Exercise brief: Scan the material for the word "shape", then return every line where it appears.

....

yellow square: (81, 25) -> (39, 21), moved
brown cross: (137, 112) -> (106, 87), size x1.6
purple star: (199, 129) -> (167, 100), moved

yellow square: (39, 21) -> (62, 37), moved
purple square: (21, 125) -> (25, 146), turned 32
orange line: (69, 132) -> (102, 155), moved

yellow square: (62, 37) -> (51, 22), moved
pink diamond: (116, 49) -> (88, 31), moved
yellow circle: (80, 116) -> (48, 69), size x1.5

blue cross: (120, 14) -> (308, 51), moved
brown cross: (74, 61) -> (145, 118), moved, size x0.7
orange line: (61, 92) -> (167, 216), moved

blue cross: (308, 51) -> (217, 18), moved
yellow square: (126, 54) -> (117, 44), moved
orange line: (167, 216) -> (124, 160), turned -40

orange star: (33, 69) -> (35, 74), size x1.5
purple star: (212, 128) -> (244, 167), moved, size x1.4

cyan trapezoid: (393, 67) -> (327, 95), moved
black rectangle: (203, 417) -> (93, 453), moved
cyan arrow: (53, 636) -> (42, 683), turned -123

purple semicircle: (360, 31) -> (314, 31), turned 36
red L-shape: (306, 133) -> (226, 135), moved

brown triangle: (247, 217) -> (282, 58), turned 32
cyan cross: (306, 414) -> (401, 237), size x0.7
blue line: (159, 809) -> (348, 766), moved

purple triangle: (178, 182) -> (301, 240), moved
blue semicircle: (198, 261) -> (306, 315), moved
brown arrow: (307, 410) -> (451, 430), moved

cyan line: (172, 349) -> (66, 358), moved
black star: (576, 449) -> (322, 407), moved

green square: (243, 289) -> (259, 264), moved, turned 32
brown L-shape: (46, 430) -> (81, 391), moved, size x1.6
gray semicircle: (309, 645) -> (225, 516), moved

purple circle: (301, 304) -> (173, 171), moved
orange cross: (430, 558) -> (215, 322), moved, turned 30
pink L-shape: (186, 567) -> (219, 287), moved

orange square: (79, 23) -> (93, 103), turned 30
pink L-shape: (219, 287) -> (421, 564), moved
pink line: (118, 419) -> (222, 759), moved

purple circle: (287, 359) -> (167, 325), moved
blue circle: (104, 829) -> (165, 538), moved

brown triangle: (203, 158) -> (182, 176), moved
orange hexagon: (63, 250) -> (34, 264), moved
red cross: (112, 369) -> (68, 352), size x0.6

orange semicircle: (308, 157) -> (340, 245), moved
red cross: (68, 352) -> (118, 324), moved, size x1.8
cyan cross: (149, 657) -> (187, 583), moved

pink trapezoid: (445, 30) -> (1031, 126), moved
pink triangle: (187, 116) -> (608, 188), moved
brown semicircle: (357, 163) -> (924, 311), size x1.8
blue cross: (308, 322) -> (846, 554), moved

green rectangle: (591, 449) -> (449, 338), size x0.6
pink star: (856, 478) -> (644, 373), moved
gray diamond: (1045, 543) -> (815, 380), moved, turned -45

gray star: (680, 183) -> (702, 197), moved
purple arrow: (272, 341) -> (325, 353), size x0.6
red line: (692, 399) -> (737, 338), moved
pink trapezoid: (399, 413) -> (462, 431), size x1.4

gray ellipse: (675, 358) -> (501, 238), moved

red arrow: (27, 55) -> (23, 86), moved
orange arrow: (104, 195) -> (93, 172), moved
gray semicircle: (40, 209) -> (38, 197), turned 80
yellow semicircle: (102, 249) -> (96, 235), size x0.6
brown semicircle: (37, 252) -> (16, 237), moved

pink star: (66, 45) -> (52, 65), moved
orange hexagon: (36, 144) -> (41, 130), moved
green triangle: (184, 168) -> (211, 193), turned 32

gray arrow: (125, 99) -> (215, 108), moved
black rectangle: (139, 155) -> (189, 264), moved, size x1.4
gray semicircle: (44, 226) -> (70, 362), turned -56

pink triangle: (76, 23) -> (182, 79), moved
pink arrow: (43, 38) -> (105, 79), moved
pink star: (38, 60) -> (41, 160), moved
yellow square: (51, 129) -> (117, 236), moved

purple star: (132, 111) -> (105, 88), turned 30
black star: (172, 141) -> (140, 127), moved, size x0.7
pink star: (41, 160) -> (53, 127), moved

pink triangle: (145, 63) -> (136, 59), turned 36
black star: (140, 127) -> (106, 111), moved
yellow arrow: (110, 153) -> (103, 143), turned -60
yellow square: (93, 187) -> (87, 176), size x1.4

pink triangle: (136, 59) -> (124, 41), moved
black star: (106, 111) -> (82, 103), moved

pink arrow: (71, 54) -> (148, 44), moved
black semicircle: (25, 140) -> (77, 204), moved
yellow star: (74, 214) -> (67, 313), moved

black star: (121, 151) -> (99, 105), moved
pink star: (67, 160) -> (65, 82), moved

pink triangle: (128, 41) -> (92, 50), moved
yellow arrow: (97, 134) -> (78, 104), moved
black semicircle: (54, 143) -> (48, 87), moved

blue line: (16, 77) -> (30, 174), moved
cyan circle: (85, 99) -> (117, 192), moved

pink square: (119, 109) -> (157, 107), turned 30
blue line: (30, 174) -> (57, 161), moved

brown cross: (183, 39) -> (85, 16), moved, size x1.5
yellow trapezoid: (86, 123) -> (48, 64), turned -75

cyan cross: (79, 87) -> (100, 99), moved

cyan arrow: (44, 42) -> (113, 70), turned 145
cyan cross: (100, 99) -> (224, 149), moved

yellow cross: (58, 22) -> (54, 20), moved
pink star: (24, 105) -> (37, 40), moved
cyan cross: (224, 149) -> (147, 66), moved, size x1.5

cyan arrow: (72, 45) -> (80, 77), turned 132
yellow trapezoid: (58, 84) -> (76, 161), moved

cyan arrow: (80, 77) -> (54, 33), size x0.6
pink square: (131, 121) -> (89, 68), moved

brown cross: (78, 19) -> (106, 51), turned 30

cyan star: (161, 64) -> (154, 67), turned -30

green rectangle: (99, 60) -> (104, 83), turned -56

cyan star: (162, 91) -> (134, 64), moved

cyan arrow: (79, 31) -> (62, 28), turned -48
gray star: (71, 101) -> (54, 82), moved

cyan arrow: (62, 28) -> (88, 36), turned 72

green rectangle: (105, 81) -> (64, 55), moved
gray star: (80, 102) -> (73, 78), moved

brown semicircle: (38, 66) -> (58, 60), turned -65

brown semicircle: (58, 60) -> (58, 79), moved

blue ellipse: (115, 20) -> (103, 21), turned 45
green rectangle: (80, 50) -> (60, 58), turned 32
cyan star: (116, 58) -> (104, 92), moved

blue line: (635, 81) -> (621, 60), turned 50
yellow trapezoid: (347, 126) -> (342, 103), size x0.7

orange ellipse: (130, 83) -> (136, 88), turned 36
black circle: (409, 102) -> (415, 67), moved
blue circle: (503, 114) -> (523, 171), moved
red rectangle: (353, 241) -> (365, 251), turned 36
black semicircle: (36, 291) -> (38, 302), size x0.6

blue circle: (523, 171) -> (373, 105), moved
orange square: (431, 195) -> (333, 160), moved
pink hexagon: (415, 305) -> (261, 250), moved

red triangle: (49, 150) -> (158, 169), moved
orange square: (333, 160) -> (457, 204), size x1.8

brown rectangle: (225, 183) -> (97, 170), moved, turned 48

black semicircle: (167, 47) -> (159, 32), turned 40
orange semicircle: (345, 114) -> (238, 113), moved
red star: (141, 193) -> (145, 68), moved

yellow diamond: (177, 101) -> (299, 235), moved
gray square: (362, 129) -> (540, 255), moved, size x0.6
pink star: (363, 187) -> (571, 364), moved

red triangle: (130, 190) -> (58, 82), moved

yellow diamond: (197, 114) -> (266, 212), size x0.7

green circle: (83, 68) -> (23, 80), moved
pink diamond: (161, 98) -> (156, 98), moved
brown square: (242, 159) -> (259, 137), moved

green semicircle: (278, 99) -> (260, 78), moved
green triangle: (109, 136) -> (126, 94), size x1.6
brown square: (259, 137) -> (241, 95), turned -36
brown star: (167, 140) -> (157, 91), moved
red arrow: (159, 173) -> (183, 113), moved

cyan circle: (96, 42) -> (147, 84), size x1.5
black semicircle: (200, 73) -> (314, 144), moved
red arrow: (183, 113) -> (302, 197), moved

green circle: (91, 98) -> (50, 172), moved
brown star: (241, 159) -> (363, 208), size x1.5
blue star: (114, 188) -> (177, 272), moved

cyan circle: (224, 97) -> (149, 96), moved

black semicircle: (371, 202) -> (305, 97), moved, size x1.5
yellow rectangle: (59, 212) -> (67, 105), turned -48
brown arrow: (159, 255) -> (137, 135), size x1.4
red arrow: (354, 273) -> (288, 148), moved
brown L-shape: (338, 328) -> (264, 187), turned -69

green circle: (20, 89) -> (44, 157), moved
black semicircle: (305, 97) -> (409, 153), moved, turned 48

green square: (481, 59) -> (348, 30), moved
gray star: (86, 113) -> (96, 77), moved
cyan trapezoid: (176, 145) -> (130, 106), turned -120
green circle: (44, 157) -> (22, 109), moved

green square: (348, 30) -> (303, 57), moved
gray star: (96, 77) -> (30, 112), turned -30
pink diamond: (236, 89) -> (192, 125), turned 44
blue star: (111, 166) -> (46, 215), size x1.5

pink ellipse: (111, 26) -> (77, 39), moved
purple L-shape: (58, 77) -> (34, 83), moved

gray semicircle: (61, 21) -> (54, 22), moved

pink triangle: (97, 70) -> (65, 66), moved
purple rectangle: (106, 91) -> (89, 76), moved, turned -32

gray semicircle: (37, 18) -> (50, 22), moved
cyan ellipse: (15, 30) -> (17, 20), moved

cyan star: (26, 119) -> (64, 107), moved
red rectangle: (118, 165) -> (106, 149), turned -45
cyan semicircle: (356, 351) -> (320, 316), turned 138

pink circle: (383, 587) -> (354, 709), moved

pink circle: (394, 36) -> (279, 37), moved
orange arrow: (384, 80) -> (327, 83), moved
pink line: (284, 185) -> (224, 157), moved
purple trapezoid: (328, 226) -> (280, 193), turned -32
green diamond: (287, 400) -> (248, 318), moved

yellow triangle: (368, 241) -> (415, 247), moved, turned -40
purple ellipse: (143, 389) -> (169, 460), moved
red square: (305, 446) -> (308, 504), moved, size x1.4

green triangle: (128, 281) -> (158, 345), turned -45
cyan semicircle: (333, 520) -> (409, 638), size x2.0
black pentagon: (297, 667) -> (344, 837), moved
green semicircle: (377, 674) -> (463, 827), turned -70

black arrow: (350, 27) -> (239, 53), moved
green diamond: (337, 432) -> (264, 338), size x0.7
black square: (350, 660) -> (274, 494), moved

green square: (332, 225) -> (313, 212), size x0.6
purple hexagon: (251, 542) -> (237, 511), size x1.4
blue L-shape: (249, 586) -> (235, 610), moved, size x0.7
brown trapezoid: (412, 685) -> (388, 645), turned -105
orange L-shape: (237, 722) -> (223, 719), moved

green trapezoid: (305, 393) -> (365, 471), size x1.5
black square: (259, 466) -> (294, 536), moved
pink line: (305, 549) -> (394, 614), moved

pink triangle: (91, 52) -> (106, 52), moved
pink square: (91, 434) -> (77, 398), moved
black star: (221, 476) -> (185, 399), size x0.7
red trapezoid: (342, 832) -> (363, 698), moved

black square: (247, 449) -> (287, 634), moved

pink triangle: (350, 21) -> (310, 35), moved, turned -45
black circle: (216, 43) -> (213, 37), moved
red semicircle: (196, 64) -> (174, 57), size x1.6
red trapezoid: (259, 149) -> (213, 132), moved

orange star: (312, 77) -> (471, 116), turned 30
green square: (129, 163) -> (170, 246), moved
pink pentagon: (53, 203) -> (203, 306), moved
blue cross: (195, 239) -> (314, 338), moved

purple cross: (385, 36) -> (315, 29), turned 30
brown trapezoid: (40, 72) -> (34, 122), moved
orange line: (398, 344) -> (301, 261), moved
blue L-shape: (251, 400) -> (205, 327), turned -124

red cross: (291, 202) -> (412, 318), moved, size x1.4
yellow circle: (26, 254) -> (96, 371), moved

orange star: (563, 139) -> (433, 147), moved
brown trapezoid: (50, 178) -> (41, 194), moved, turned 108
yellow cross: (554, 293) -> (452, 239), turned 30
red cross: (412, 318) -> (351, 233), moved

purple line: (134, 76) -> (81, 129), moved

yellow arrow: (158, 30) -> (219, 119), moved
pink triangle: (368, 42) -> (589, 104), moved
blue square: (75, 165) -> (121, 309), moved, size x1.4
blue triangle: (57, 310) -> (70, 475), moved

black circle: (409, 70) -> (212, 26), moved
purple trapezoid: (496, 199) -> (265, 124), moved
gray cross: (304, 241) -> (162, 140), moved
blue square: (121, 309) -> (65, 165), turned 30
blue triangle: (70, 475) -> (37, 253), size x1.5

....

Output below:
red L-shape: (306, 133) -> (226, 135), moved
brown L-shape: (46, 430) -> (81, 391), moved, size x1.6
pink L-shape: (186, 567) -> (219, 287), moved
pink L-shape: (219, 287) -> (421, 564), moved
brown L-shape: (338, 328) -> (264, 187), turned -69
purple L-shape: (58, 77) -> (34, 83), moved
blue L-shape: (249, 586) -> (235, 610), moved, size x0.7
orange L-shape: (237, 722) -> (223, 719), moved
blue L-shape: (251, 400) -> (205, 327), turned -124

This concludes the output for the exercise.